(INFORMATION Opens)
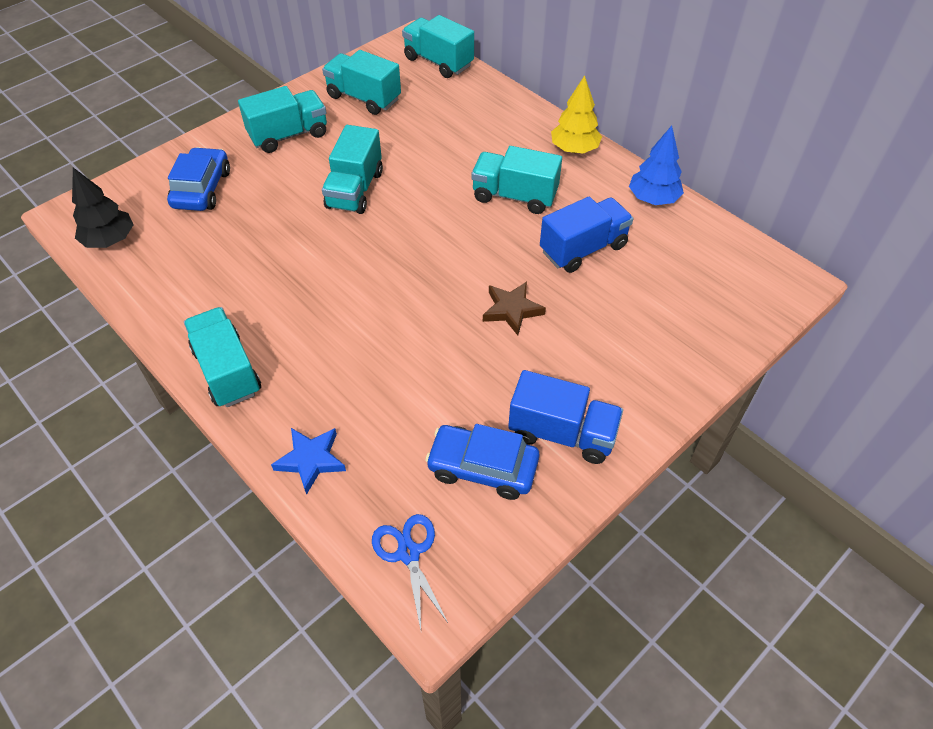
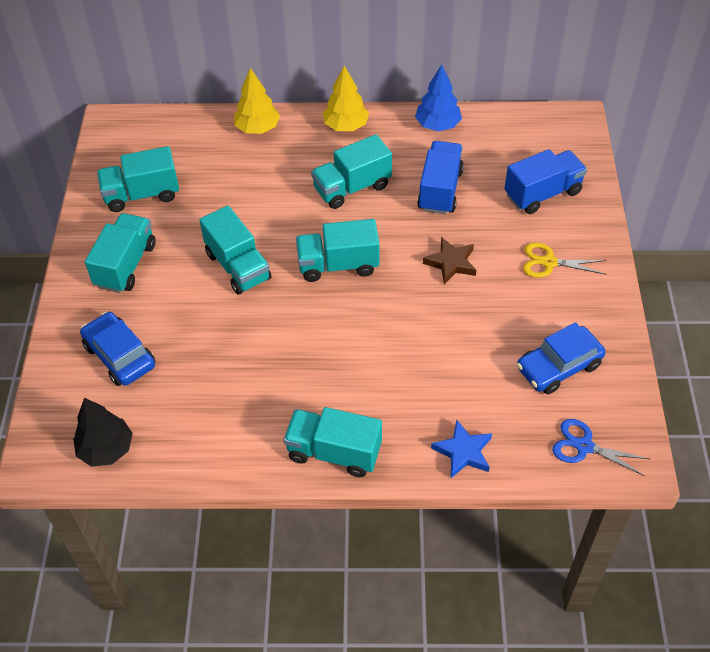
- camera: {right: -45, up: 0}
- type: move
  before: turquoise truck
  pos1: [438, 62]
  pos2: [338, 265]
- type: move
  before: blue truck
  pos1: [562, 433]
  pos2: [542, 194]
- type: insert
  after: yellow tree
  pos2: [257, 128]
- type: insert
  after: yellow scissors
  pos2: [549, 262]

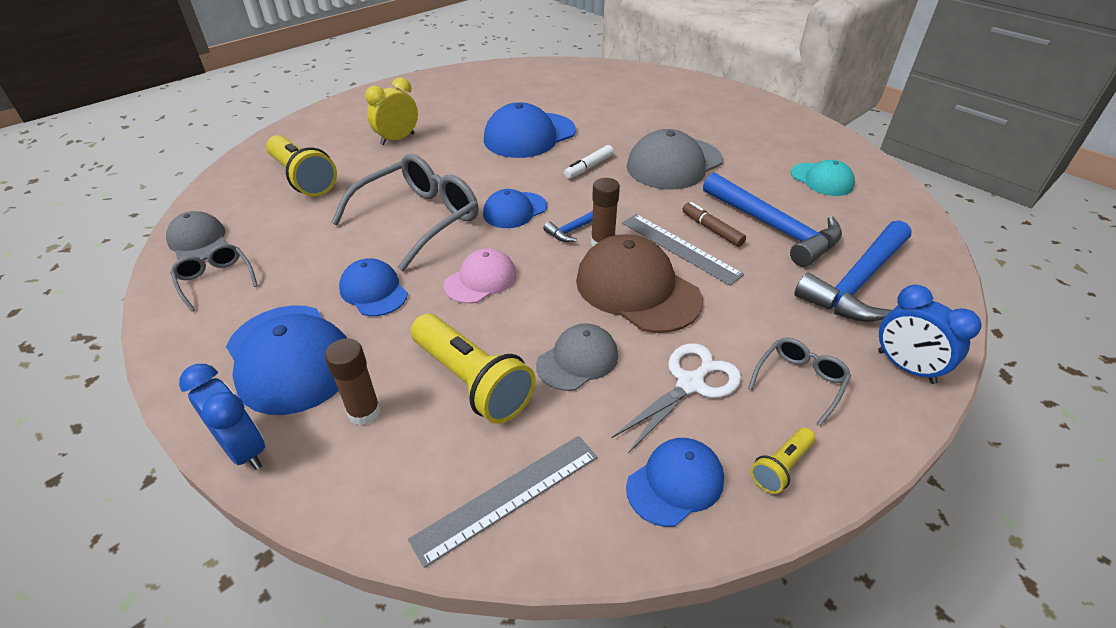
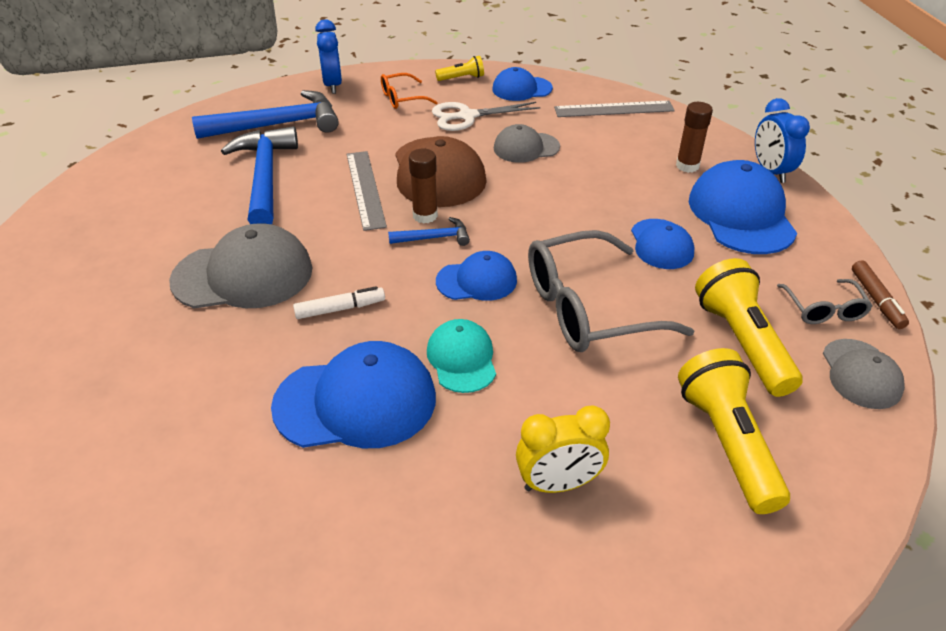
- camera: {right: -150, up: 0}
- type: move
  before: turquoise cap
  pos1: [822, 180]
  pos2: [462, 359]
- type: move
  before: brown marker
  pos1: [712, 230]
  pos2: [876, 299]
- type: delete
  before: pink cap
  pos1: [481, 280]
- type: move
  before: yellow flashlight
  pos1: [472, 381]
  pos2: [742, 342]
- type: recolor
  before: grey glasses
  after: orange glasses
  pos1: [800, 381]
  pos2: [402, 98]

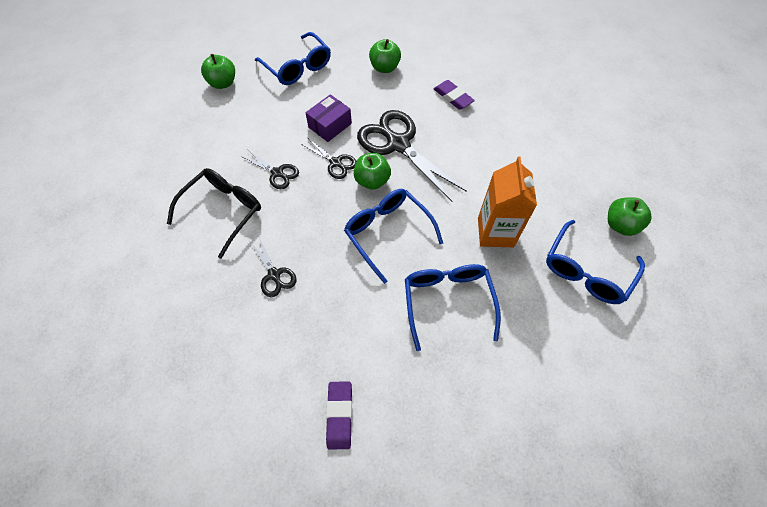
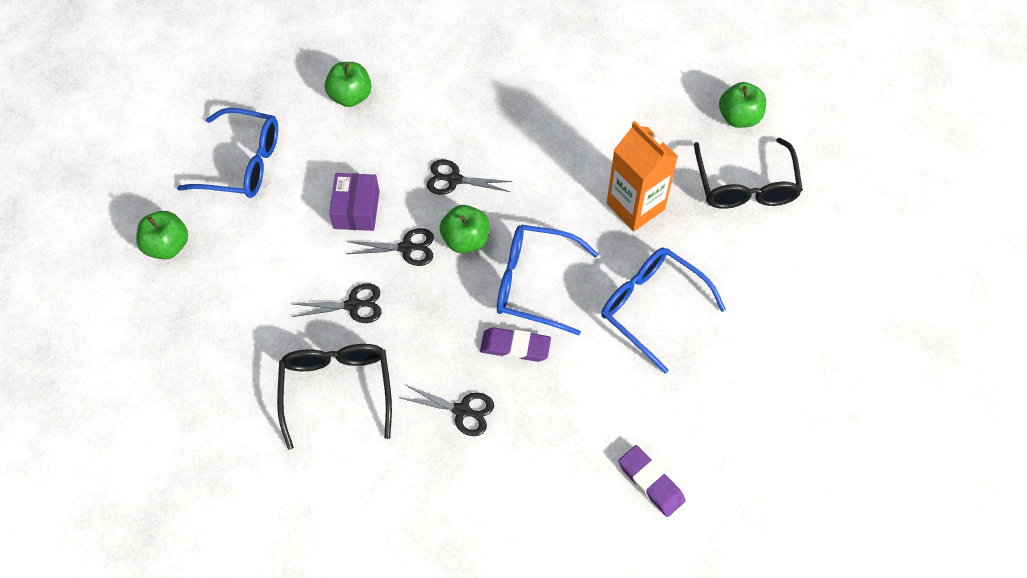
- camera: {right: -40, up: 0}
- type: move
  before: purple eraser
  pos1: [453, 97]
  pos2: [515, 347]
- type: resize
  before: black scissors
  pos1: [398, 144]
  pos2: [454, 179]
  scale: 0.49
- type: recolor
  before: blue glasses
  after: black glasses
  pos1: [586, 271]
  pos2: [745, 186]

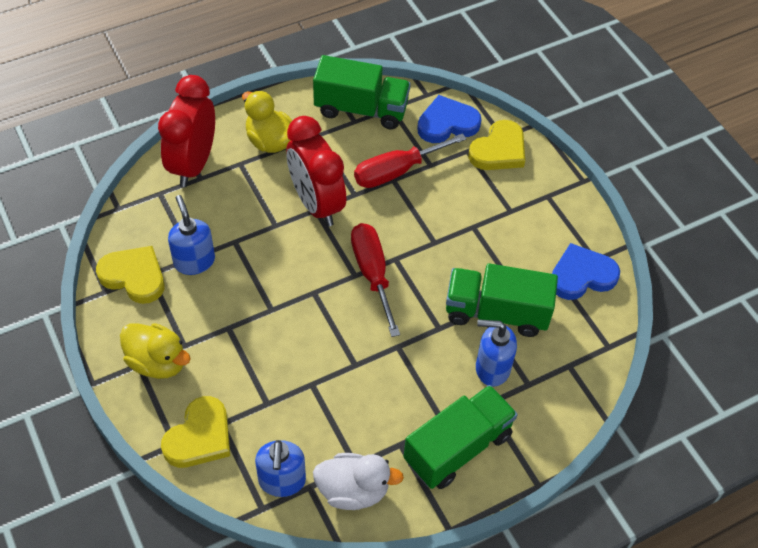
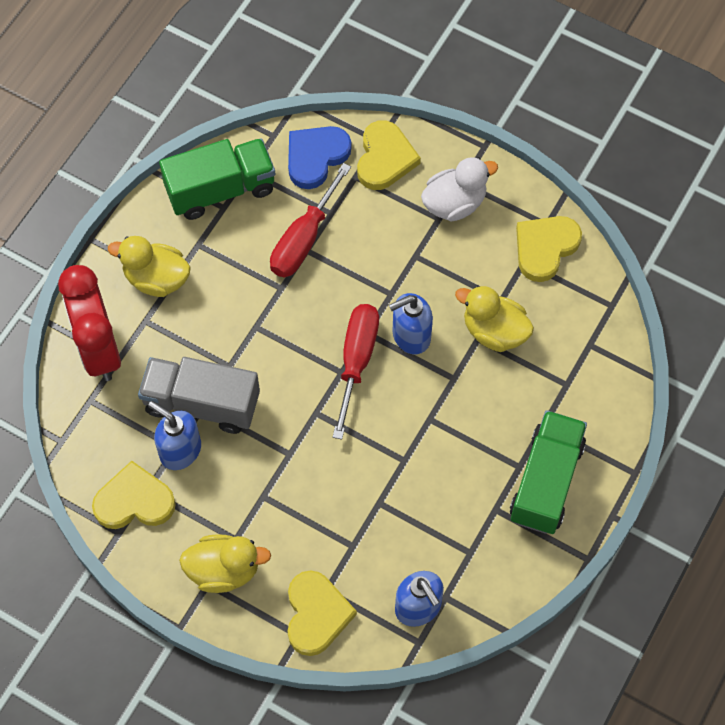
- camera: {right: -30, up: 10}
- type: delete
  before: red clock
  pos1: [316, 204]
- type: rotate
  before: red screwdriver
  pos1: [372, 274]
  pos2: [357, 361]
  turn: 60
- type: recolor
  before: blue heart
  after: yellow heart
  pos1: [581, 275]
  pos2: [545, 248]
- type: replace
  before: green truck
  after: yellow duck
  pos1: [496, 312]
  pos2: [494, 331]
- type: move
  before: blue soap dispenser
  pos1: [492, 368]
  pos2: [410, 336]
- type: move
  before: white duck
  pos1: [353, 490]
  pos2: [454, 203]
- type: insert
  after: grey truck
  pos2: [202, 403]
(INFORMATION Closes)
[WHAT TO DO]
Copy the data verbatim, skipping any image it holds.

[EXERCISE OUTPUT]
- camera: {right: -45, up: 0}
- type: move
  before: turquoise truck
  pos1: [438, 62]
  pos2: [338, 265]
- type: move
  before: blue truck
  pos1: [562, 433]
  pos2: [542, 194]
- type: insert
  after: yellow tree
  pos2: [257, 128]
- type: insert
  after: yellow scissors
  pos2: [549, 262]

- camera: {right: -150, up: 0}
- type: move
  before: turquoise cap
  pos1: [822, 180]
  pos2: [462, 359]
- type: move
  before: brown marker
  pos1: [712, 230]
  pos2: [876, 299]
- type: delete
  before: pink cap
  pos1: [481, 280]
- type: move
  before: yellow flashlight
  pos1: [472, 381]
  pos2: [742, 342]
- type: recolor
  before: grey glasses
  after: orange glasses
  pos1: [800, 381]
  pos2: [402, 98]

- camera: {right: -40, up: 0}
- type: move
  before: purple eraser
  pos1: [453, 97]
  pos2: [515, 347]
- type: resize
  before: black scissors
  pos1: [398, 144]
  pos2: [454, 179]
  scale: 0.49
- type: recolor
  before: blue glasses
  after: black glasses
  pos1: [586, 271]
  pos2: [745, 186]

- camera: {right: -30, up: 10}
- type: delete
  before: red clock
  pos1: [316, 204]
- type: rotate
  before: red screwdriver
  pos1: [372, 274]
  pos2: [357, 361]
  turn: 60
- type: recolor
  before: blue heart
  after: yellow heart
  pos1: [581, 275]
  pos2: [545, 248]
- type: replace
  before: green truck
  after: yellow duck
  pos1: [496, 312]
  pos2: [494, 331]
- type: move
  before: blue soap dispenser
  pos1: [492, 368]
  pos2: [410, 336]
- type: move
  before: white duck
  pos1: [353, 490]
  pos2: [454, 203]
- type: insert
  after: grey truck
  pos2: [202, 403]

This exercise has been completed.